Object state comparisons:
******************************

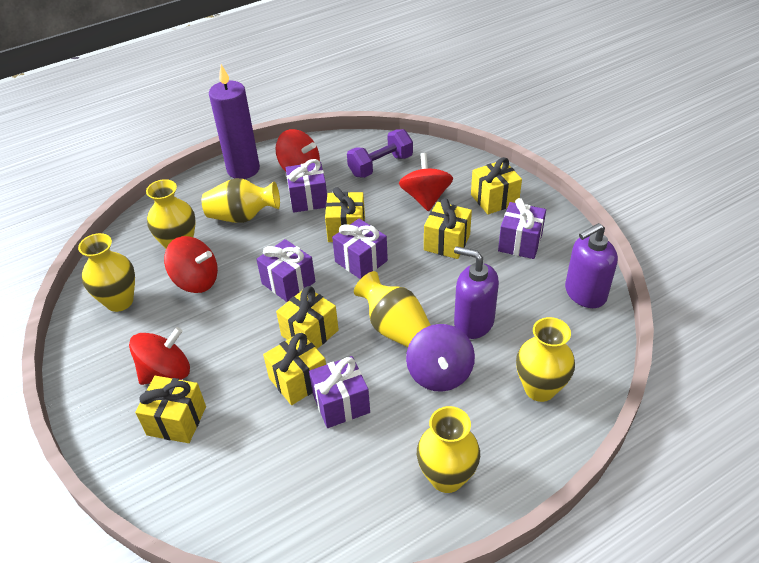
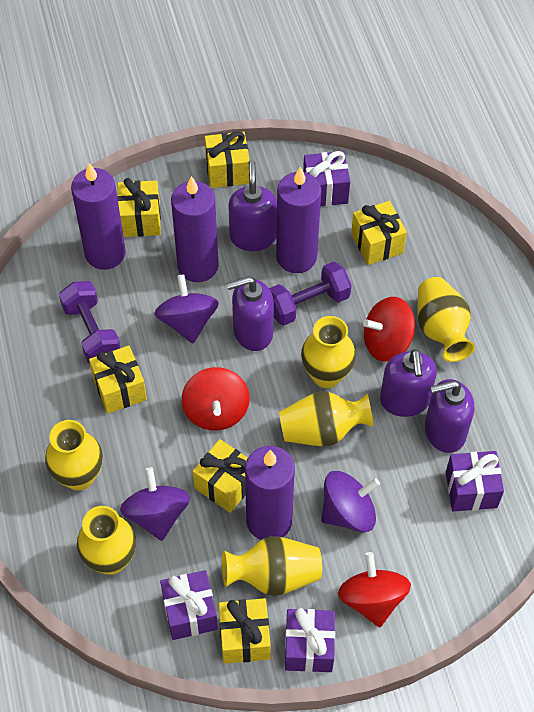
purple candle: 1 -> 4
purple dumbbell: 1 -> 2
purple gift: 5 -> 4
purple soap dispenser: 2 -> 4
purple spinning top: 1 -> 3
red spinning top: 4 -> 3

******************************

ACTION ITEM: Reply with one number, the count of lines in the records that include the word "spinning".

RESPONSE TO THIS EXERCISE: 2